__WHAT YOU HAVE TO DO__: Reproduce only the lines that run from the line containing "(562, 375) = (430, 255): brown" to the end of the entries below, exactly as they stand.
== DATA SUPPLIED
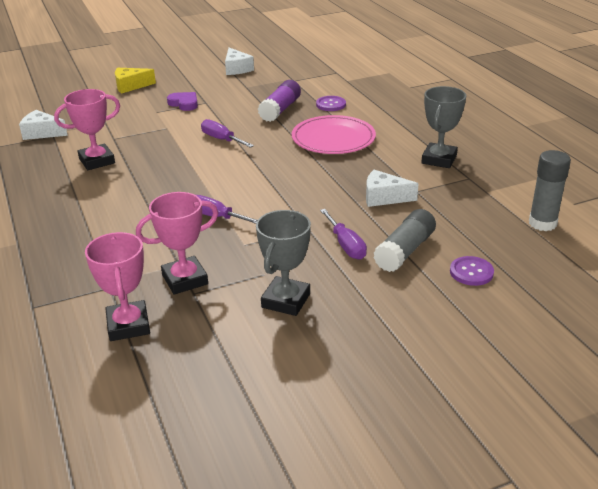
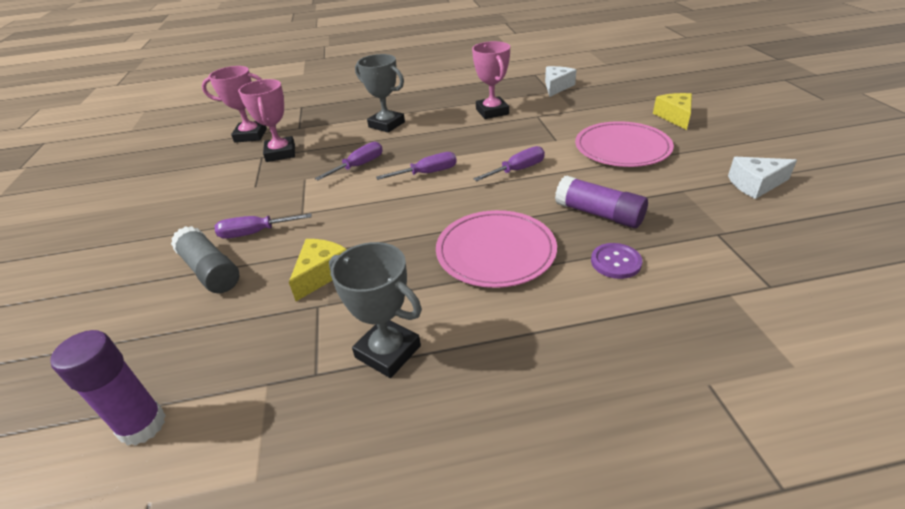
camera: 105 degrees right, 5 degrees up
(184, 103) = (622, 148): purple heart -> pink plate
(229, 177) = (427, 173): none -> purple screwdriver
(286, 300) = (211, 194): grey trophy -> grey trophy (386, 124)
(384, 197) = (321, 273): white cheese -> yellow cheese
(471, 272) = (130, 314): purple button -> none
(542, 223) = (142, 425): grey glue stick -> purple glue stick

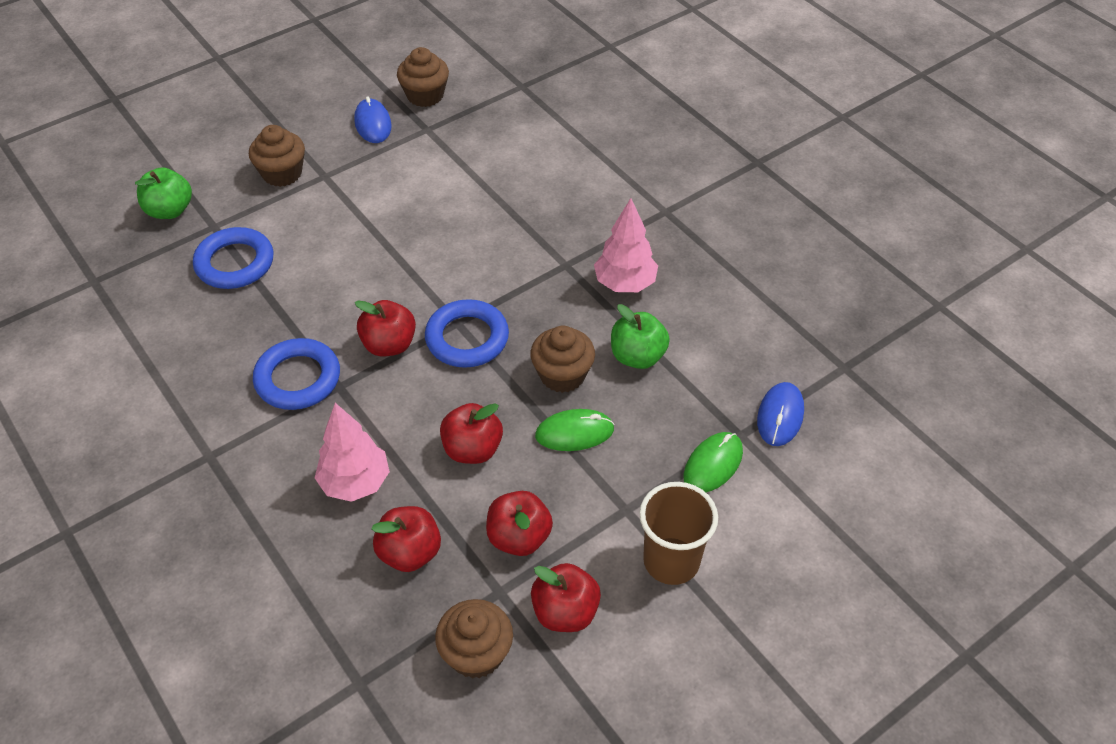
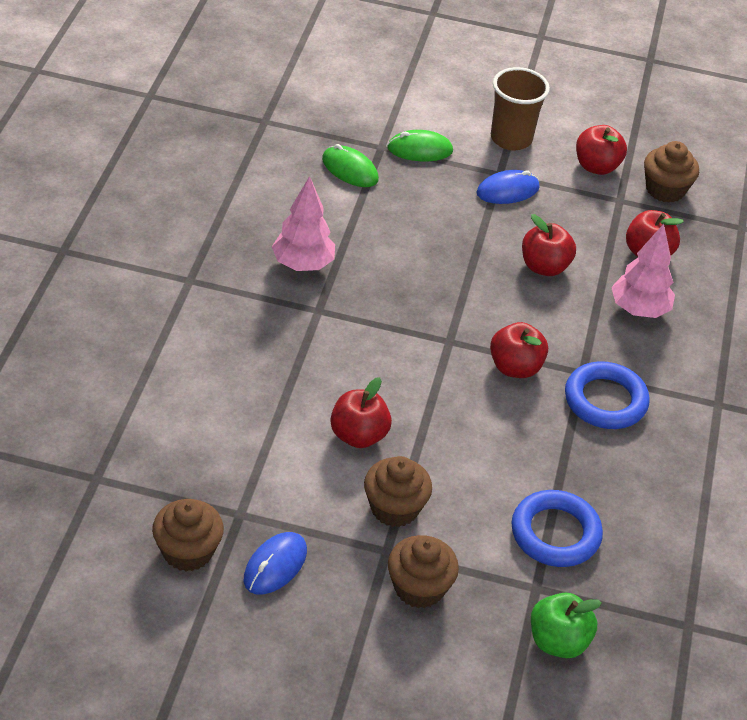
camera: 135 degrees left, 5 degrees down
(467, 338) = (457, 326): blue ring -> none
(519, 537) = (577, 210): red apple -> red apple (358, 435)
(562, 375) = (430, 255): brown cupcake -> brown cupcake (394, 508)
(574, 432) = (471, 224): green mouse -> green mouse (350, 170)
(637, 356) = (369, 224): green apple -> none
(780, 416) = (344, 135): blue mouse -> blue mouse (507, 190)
====
__FINISHED TASK__:
(562, 375) = (430, 255): brown cupcake -> brown cupcake (394, 508)
(574, 432) = (471, 224): green mouse -> green mouse (350, 170)
(637, 356) = (369, 224): green apple -> none
(780, 416) = (344, 135): blue mouse -> blue mouse (507, 190)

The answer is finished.